● What to do
Each line of the listing where "cake" appears should be reported.

● Supplied entries
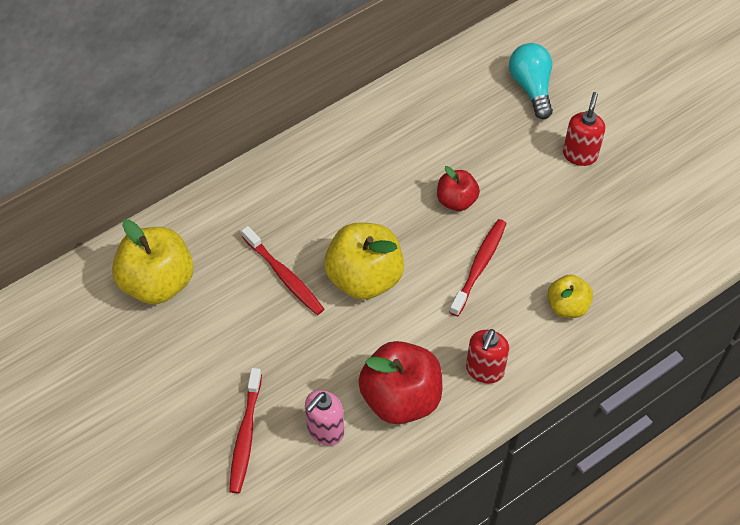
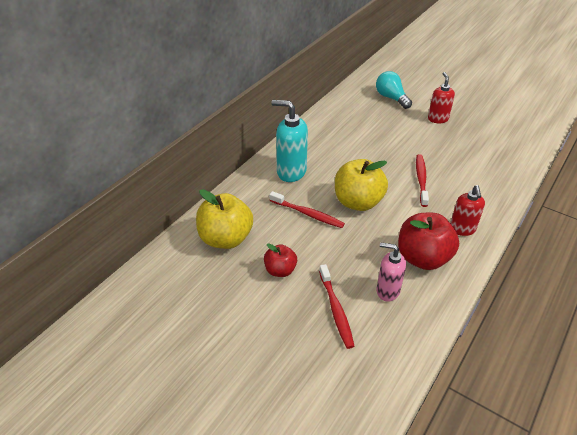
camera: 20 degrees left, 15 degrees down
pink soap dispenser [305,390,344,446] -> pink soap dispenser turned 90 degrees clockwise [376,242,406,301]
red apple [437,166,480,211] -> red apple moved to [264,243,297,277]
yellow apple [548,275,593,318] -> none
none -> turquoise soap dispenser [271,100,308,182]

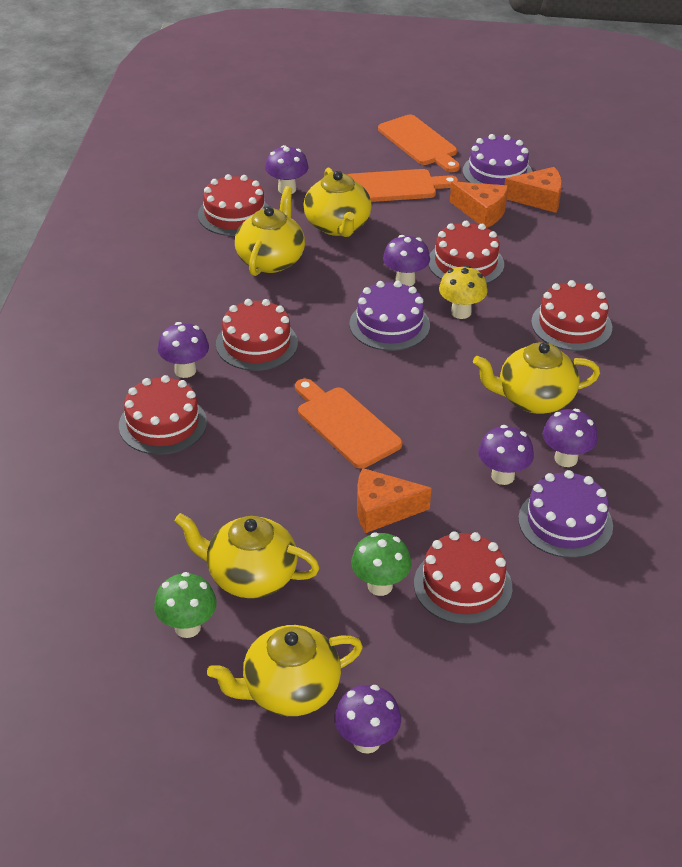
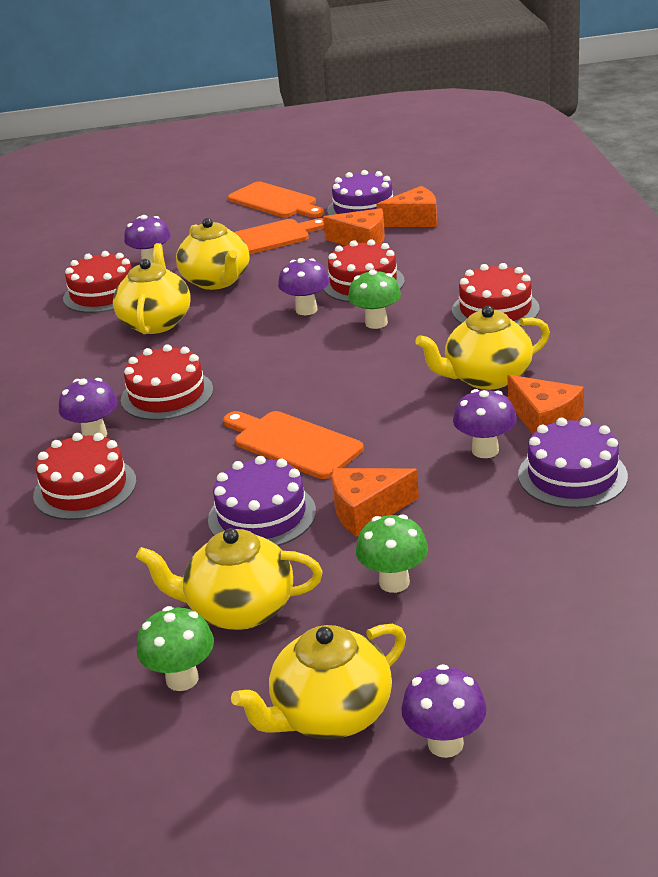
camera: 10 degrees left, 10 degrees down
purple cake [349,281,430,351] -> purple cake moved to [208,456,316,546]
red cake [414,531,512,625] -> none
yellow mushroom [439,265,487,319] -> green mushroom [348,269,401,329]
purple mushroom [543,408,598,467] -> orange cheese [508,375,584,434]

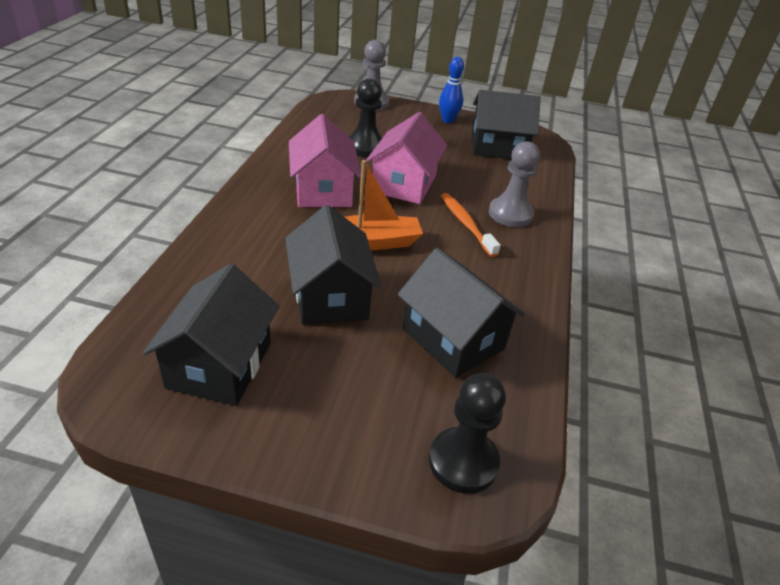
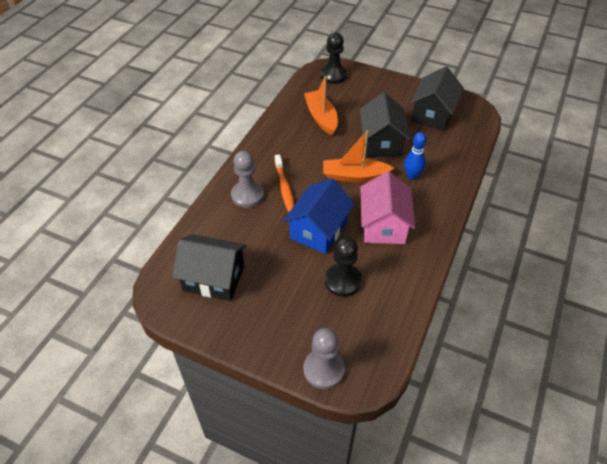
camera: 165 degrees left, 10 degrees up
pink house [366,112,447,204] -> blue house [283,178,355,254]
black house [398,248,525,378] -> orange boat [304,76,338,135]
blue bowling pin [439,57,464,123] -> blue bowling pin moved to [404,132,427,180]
---
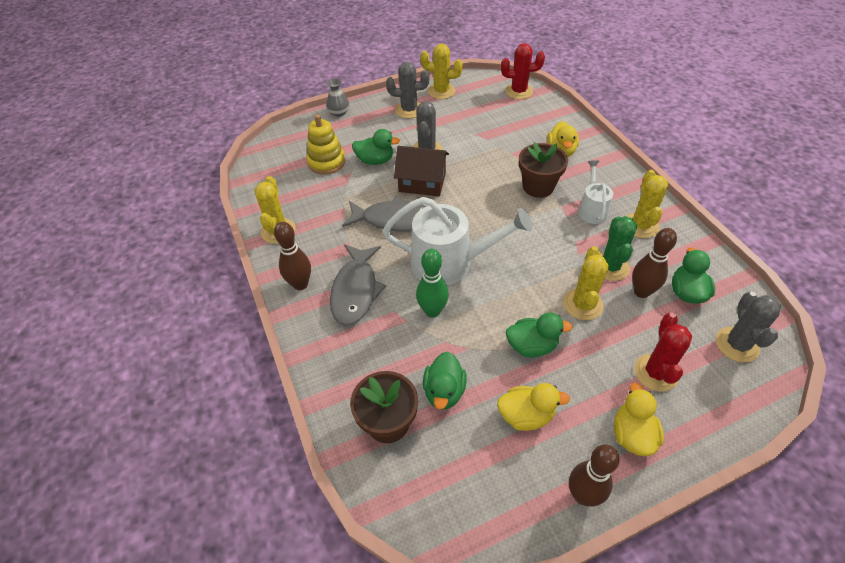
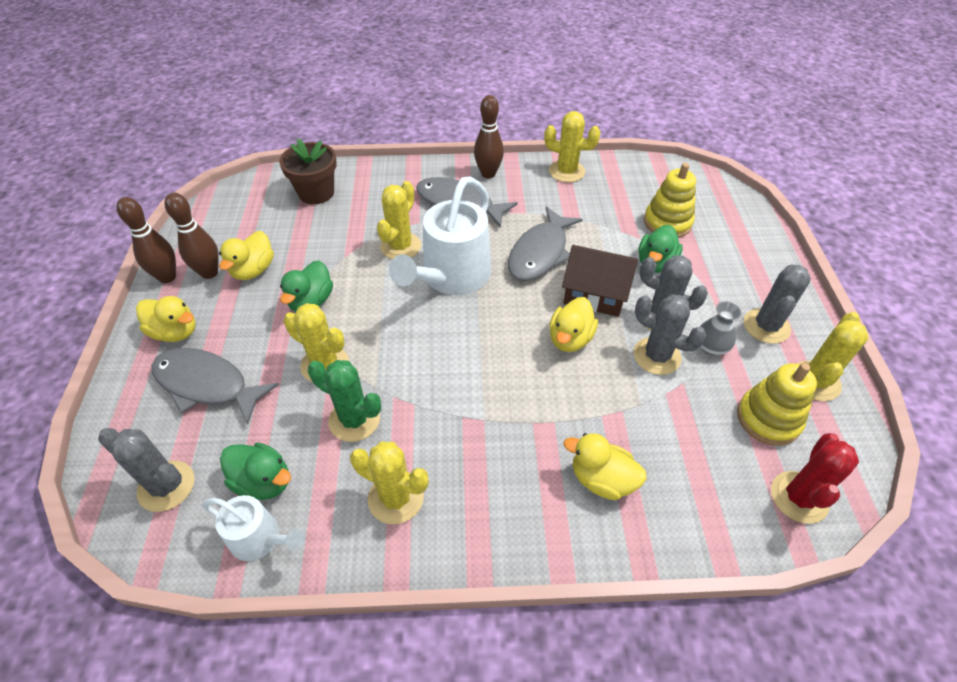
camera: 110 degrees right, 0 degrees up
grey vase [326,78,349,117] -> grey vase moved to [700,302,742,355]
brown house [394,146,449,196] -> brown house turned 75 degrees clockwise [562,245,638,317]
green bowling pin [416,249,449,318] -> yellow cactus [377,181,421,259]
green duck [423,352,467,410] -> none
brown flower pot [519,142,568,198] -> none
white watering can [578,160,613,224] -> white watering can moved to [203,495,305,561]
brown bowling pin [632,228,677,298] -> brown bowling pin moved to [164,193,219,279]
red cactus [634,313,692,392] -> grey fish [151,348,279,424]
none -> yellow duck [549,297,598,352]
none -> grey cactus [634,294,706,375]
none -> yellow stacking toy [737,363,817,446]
* * *
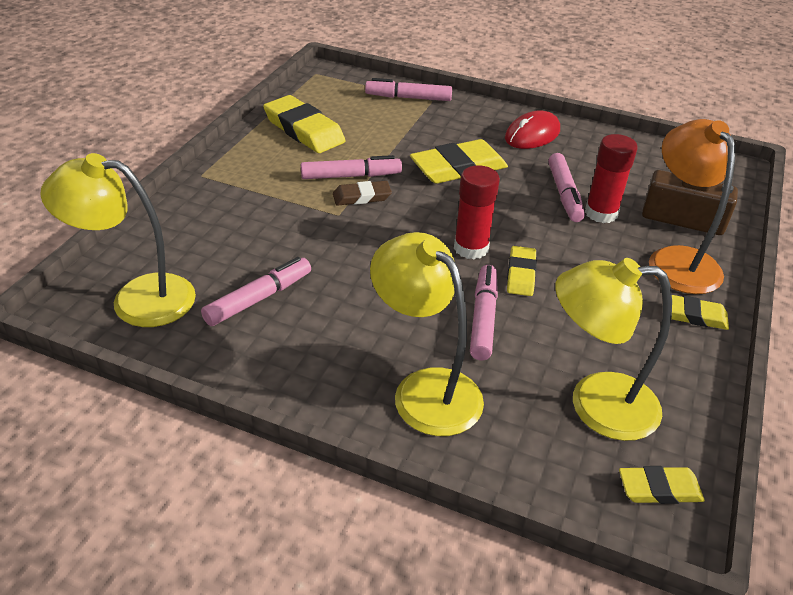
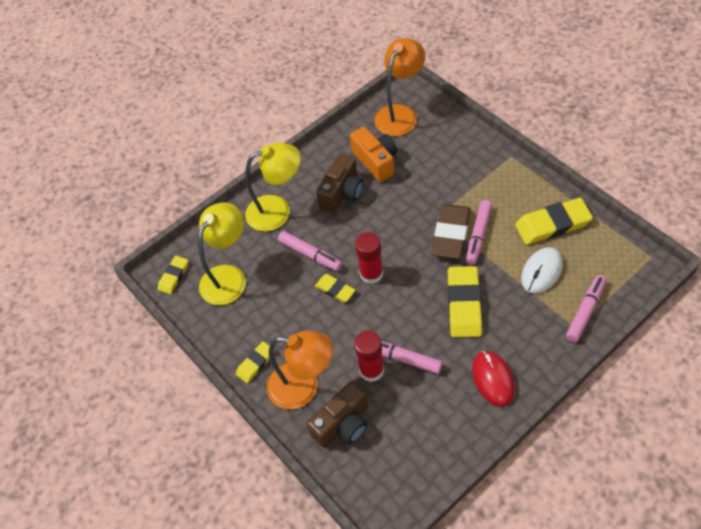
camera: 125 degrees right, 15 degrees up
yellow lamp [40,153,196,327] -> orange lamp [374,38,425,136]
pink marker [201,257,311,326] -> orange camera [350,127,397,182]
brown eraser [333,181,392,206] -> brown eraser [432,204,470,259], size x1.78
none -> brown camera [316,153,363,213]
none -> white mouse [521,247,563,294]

● Written response
purple cake [349,281,430,351] -> purple cake moved to [208,456,316,546]
red cake [414,531,512,625] -> none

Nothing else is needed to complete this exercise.